Activity —
Reproduce word for word the records from the line containing "Identify the location of free spot located 0.050m" through the line containing "At what (x,y)", including both of those lines.

Task material —
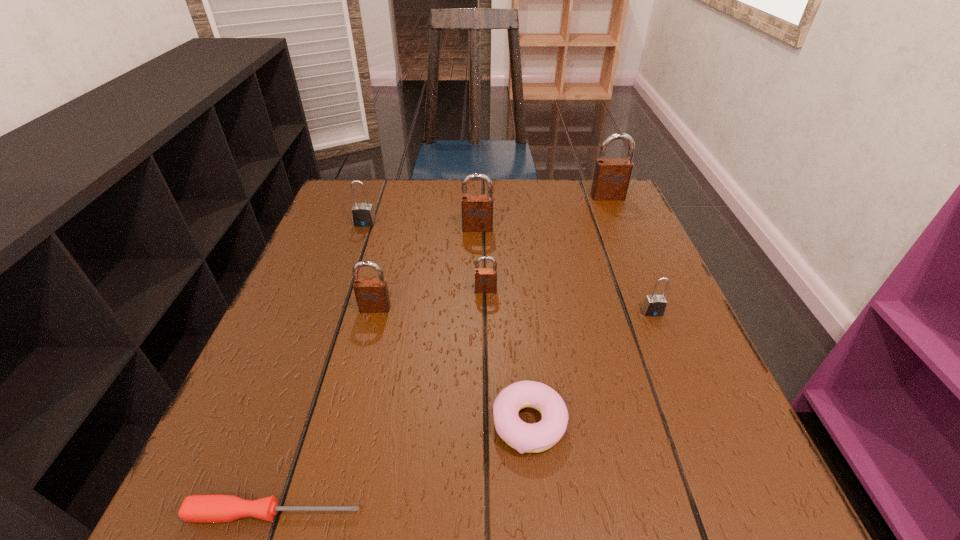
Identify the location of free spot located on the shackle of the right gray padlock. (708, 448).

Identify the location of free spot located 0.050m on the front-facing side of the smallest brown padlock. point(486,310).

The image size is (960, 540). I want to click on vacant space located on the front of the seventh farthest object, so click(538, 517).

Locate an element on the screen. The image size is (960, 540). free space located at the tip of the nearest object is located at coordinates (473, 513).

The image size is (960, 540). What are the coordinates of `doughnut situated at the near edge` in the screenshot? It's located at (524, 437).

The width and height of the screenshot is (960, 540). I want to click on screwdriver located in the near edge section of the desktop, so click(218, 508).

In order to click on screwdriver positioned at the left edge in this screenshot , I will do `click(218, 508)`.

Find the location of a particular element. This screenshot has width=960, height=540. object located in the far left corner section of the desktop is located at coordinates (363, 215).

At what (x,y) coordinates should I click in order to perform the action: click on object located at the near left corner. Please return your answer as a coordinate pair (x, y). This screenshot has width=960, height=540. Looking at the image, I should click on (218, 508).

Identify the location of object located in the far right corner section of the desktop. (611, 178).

---

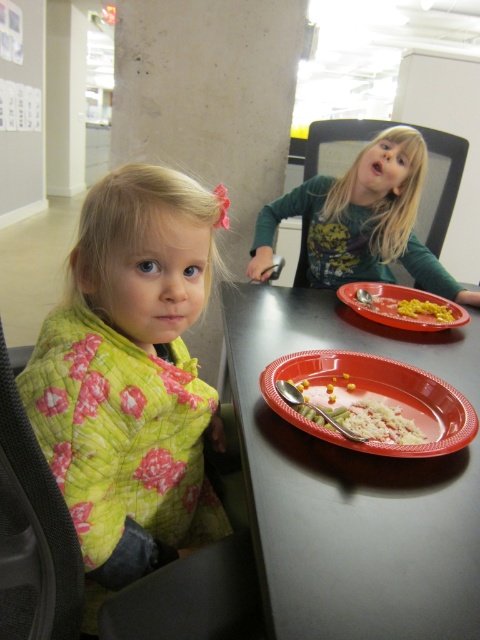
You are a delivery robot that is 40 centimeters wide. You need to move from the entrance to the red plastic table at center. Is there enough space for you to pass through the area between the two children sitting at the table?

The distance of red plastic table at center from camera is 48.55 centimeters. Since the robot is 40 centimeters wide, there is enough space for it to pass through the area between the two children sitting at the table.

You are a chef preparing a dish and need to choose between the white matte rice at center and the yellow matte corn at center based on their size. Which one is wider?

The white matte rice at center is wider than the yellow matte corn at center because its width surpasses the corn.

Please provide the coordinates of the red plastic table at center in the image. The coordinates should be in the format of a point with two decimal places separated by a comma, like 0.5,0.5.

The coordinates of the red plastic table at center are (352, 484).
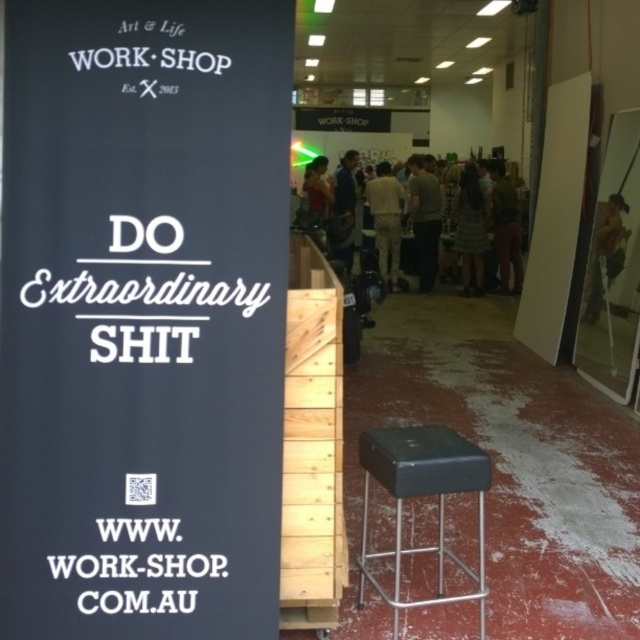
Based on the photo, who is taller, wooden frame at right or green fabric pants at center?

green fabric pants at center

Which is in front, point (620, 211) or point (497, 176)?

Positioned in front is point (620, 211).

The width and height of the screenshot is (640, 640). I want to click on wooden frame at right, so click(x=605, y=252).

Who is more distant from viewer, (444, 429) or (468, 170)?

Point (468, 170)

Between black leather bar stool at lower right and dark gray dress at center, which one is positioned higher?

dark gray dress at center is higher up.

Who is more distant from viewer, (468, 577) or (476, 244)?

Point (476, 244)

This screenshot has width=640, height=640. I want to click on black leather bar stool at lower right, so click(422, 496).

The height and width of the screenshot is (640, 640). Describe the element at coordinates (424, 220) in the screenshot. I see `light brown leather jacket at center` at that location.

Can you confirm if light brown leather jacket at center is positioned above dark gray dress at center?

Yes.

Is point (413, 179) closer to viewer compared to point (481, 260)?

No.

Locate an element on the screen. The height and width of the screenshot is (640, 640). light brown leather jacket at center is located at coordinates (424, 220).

Response —
Identify the location of free spot located 0.050m on the front-facing side of the smallest brown padlock. point(486,310).

The image size is (960, 540). I want to click on vacant space located on the front of the seventh farthest object, so click(538, 517).

Locate an element on the screen. The image size is (960, 540). free space located at the tip of the nearest object is located at coordinates (473, 513).

The image size is (960, 540). What are the coordinates of `doughnut situated at the near edge` in the screenshot? It's located at (524, 437).

The width and height of the screenshot is (960, 540). I want to click on screwdriver located in the near edge section of the desktop, so click(218, 508).

In order to click on screwdriver positioned at the left edge in this screenshot , I will do `click(218, 508)`.

Find the location of a particular element. This screenshot has width=960, height=540. object located in the far left corner section of the desktop is located at coordinates (363, 215).

At what (x,y) coordinates should I click in order to perform the action: click on object located at the near left corner. Please return your answer as a coordinate pair (x, y). This screenshot has width=960, height=540. Looking at the image, I should click on (218, 508).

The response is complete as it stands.